◆ **REQUIRED ACTION**
Starting with the line that holds "yellow arrow: (104, 125)" and stopping after the line that holds "pink star: (126, 214) -> (68, 135), size x1.5", repeat the lines below word for word, without the pictures.

◆ **RECORDS FOR THE TASK**
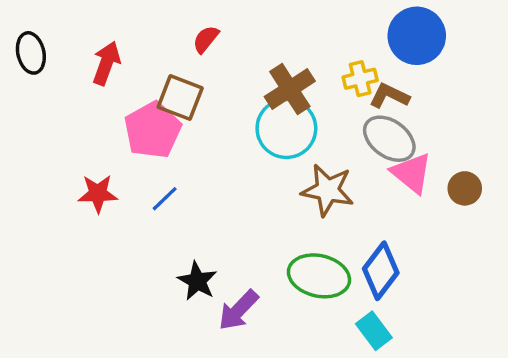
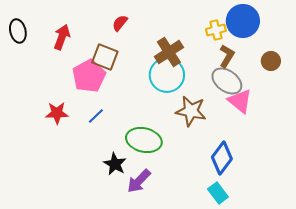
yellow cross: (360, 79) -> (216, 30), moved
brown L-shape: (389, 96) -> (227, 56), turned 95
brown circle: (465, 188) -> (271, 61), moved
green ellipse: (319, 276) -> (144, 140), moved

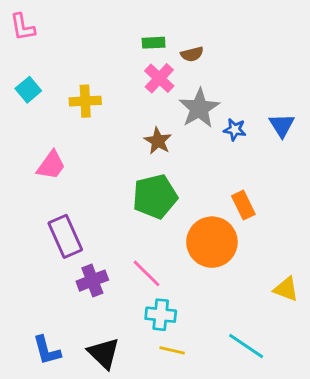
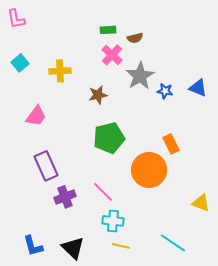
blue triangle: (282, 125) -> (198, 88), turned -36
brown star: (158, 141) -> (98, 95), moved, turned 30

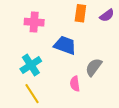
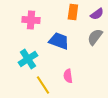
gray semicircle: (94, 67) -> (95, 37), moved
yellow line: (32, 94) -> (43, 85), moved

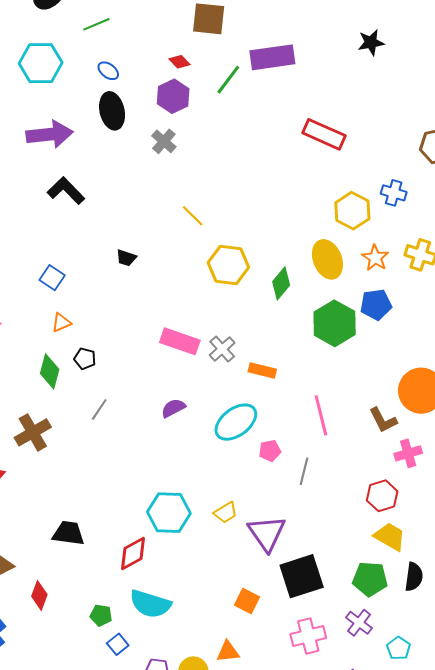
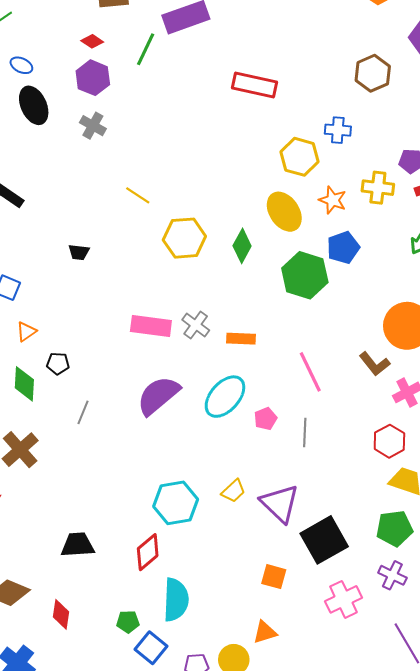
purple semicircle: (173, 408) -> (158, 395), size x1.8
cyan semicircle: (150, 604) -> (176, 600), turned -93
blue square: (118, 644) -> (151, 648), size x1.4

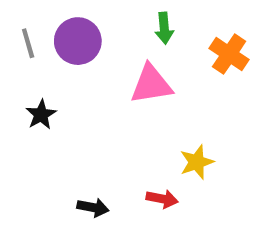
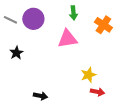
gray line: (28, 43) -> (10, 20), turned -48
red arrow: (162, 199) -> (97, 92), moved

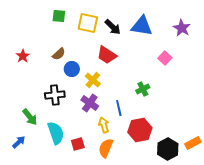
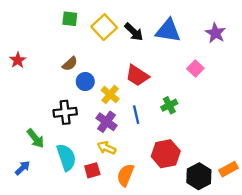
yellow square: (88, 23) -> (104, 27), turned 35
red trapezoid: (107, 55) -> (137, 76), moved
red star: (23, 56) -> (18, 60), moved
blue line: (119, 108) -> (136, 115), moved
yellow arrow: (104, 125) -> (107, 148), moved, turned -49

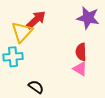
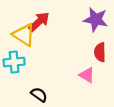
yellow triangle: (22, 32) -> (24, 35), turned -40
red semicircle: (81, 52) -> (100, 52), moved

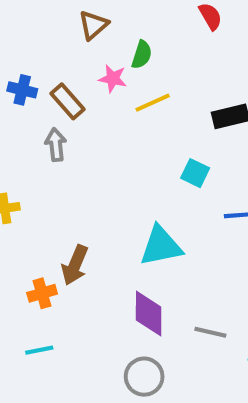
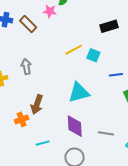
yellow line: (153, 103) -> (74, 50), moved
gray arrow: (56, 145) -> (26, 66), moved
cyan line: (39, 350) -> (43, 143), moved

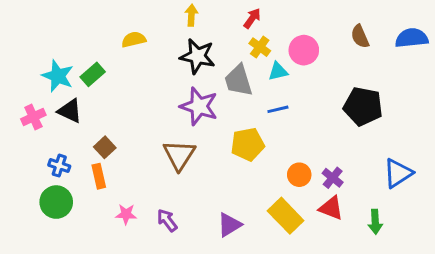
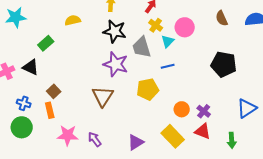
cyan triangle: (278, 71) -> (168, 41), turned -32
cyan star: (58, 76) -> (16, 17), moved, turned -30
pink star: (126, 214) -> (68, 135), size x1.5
...
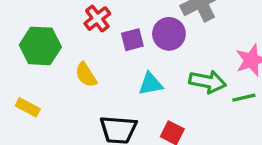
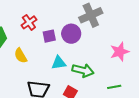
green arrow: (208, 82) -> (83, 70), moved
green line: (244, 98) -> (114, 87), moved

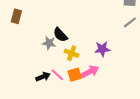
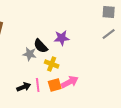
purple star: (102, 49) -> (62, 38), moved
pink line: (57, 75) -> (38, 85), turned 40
==
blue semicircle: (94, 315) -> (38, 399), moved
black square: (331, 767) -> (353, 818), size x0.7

◆ **PROBLEM SOLUTION**
yellow arrow: (104, 125) -> (107, 148), moved, turned -49

yellow triangle: (22, 32) -> (24, 35), turned -40
red semicircle: (81, 52) -> (100, 52), moved

yellow line: (153, 103) -> (74, 50), moved
gray arrow: (56, 145) -> (26, 66), moved
cyan line: (39, 350) -> (43, 143), moved

cyan triangle: (278, 71) -> (168, 41), turned -32
cyan star: (58, 76) -> (16, 17), moved, turned -30
pink star: (126, 214) -> (68, 135), size x1.5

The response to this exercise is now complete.